Your task is to copy the records that follow exactly, minus any images.

**Collection entries**:
* * *

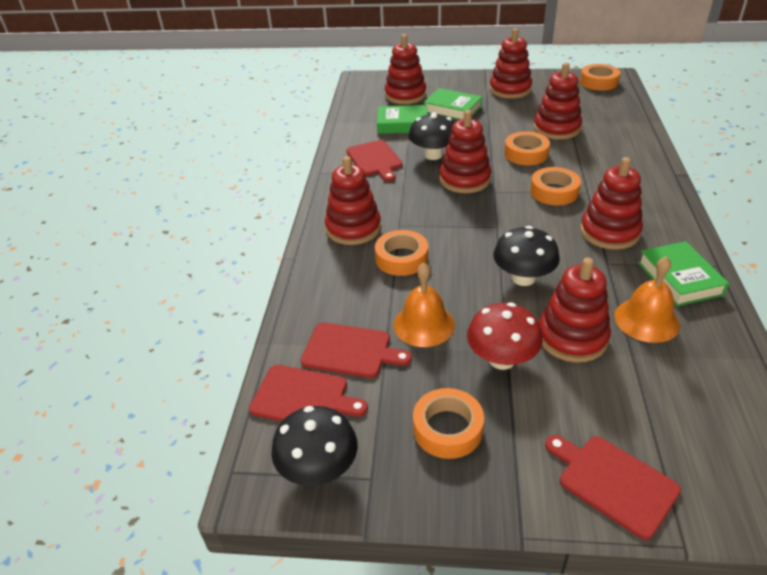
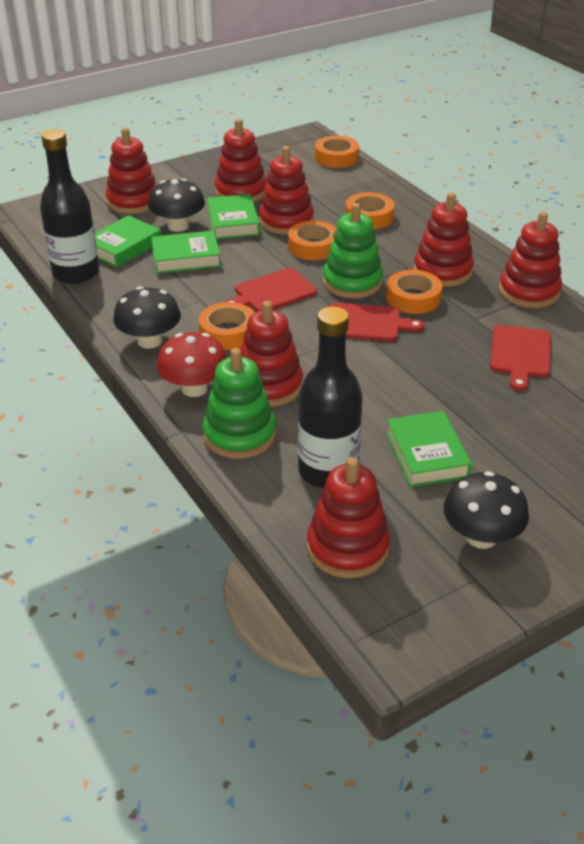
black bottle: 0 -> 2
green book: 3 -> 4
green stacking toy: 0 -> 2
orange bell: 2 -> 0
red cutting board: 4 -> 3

* * *

**TASK RESPONSE**:
black bottle: 0 -> 2
green book: 3 -> 4
green stacking toy: 0 -> 2
orange bell: 2 -> 0
red cutting board: 4 -> 3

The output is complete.